→ **Prompt**
One range is to be output from the listing below, exactly as written: the line with "delete: Flasche (braun) [664,231]" to the line with "replace: Flasche (rosa)", both kept.

→ **Extracted records**
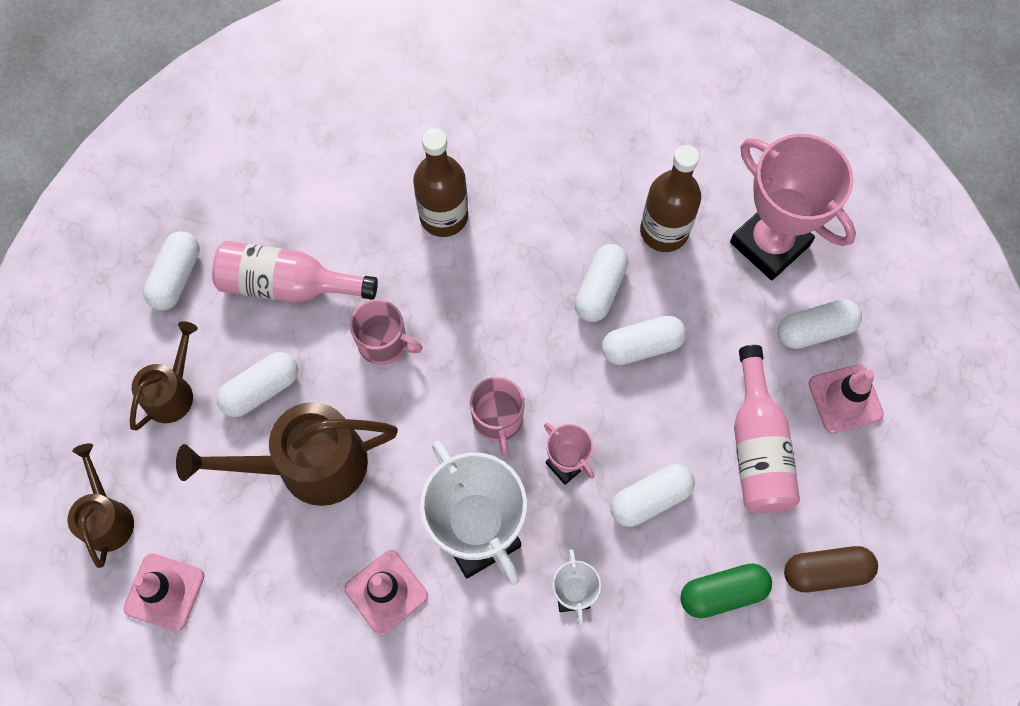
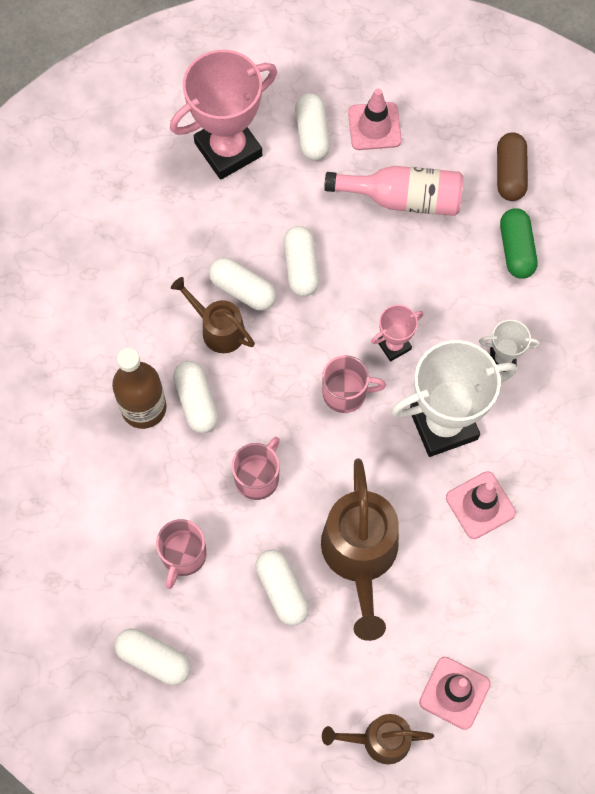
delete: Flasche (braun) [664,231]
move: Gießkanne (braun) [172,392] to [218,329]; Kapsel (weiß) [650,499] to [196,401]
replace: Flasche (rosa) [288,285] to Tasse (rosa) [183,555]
==
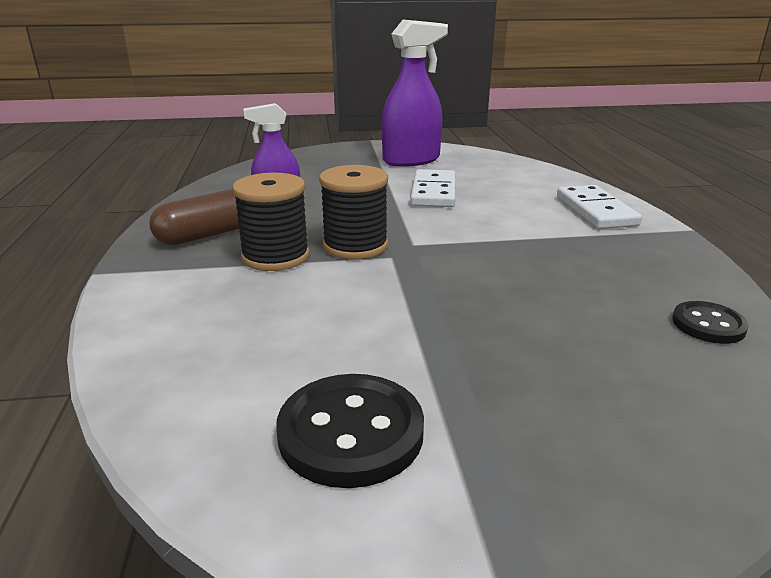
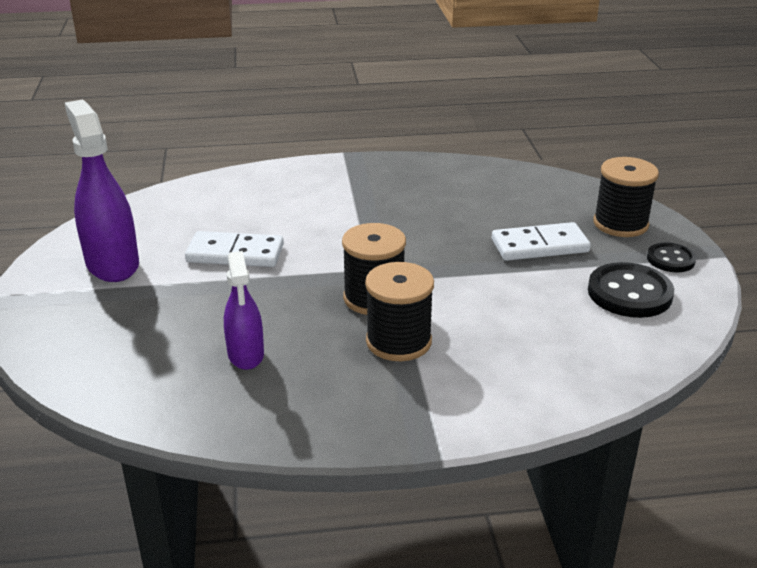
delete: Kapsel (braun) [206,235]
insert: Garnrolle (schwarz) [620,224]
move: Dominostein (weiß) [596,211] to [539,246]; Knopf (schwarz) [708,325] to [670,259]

→ **Answer box**
delete: Flasche (braun) [664,231]
move: Gießkanne (braun) [172,392] to [218,329]; Kapsel (weiß) [650,499] to [196,401]
replace: Flasche (rosa) [288,285] to Tasse (rosa) [183,555]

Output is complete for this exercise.